### Instructions to follow
Please retype the entries below exactly, only from their first line through the line containing "(489, 301) = (600, 289): purple", leaving every picture out.

### Provided data
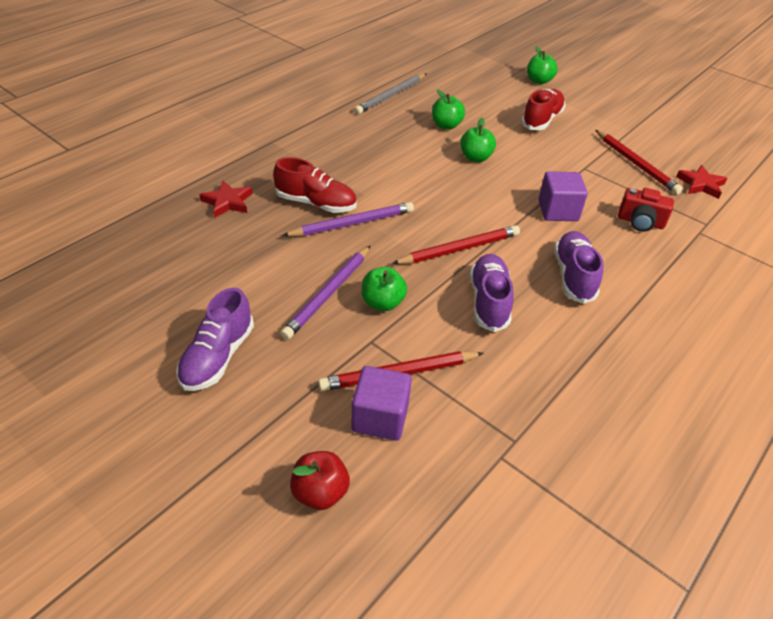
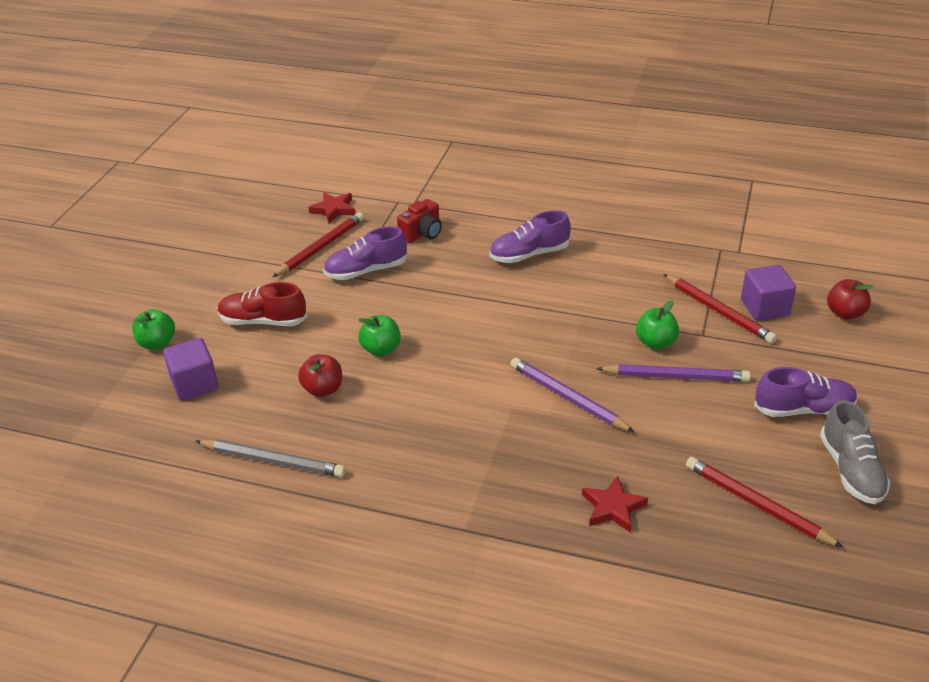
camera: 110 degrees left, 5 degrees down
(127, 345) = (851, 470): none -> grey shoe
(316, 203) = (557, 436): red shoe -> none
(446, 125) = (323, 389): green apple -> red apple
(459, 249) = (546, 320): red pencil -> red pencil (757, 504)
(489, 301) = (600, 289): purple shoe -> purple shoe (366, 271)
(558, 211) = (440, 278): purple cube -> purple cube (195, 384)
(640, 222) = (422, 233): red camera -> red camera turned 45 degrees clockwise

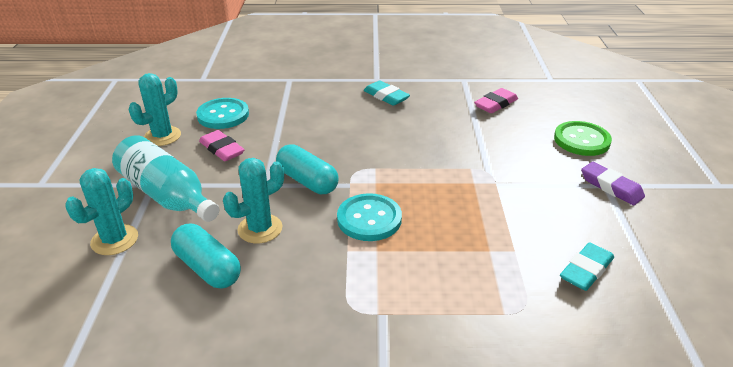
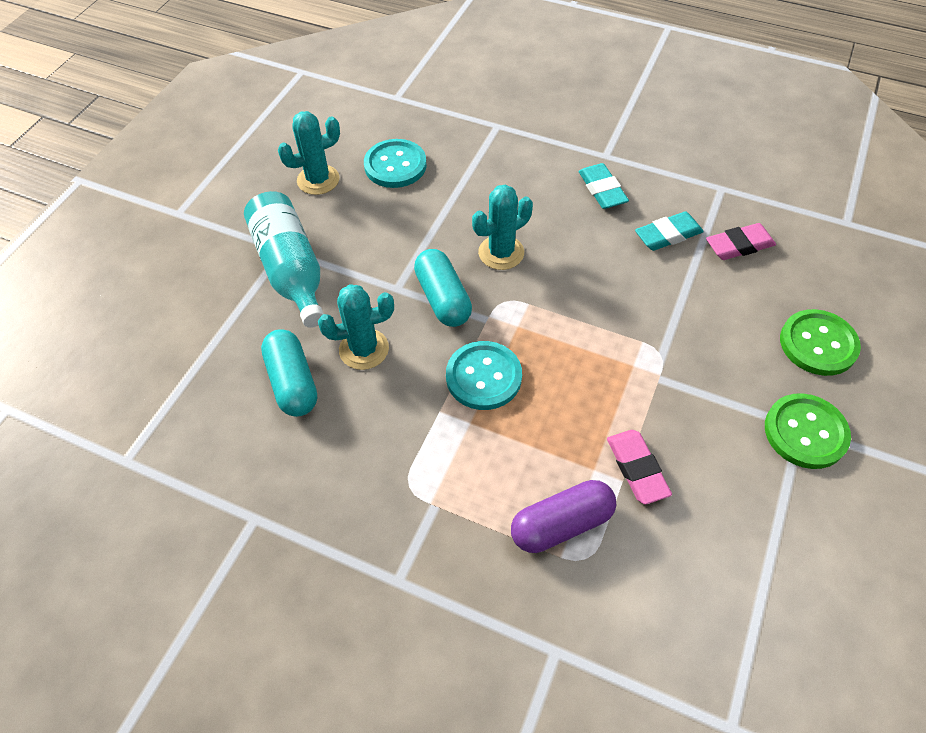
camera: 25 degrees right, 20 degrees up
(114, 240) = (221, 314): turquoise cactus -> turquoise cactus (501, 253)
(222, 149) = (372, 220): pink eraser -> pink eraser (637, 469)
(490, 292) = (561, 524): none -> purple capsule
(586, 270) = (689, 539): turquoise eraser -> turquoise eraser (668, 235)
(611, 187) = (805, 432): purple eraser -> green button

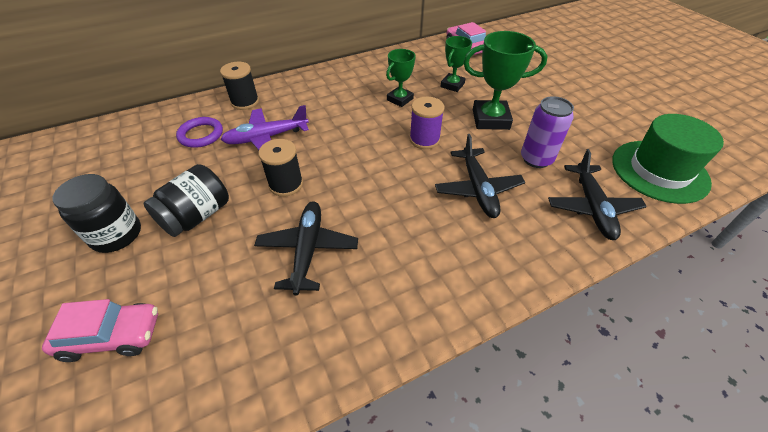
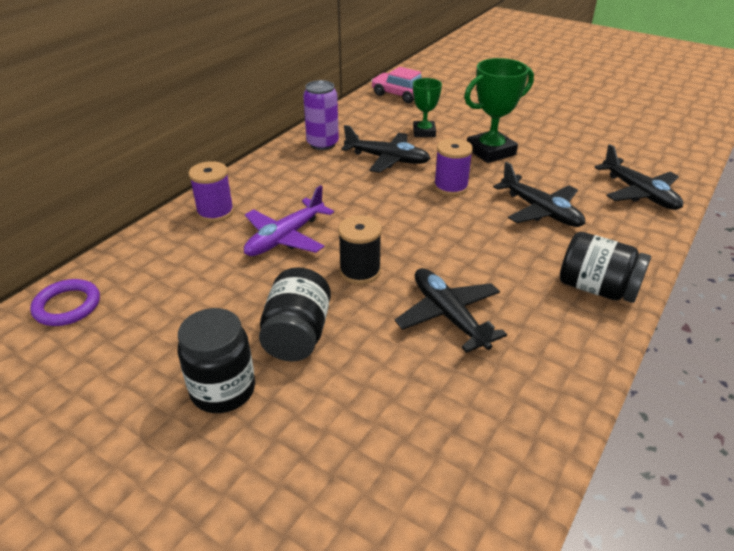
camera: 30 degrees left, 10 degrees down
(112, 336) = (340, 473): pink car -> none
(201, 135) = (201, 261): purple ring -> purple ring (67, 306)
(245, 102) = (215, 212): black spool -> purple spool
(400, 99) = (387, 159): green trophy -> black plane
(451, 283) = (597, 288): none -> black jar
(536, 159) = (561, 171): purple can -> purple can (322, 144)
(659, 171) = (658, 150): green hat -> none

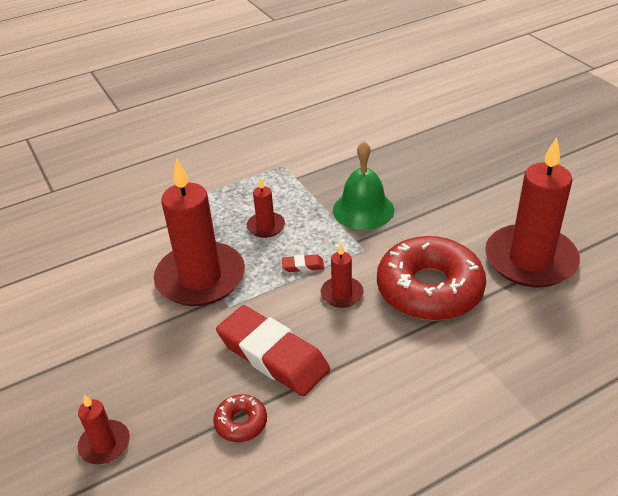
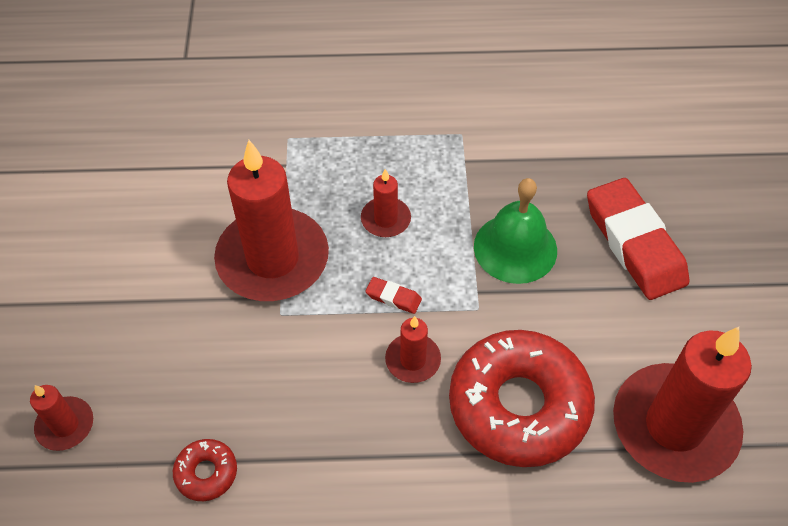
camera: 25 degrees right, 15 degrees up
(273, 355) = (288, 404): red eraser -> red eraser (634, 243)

### Solution below
camera: 110 degrees left, 5 degrees down
(127, 345) = (851, 470): none -> grey shoe
(316, 203) = (557, 436): red shoe -> none
(446, 125) = (323, 389): green apple -> red apple
(459, 249) = (546, 320): red pencil -> red pencil (757, 504)
(489, 301) = (600, 289): purple shoe -> purple shoe (366, 271)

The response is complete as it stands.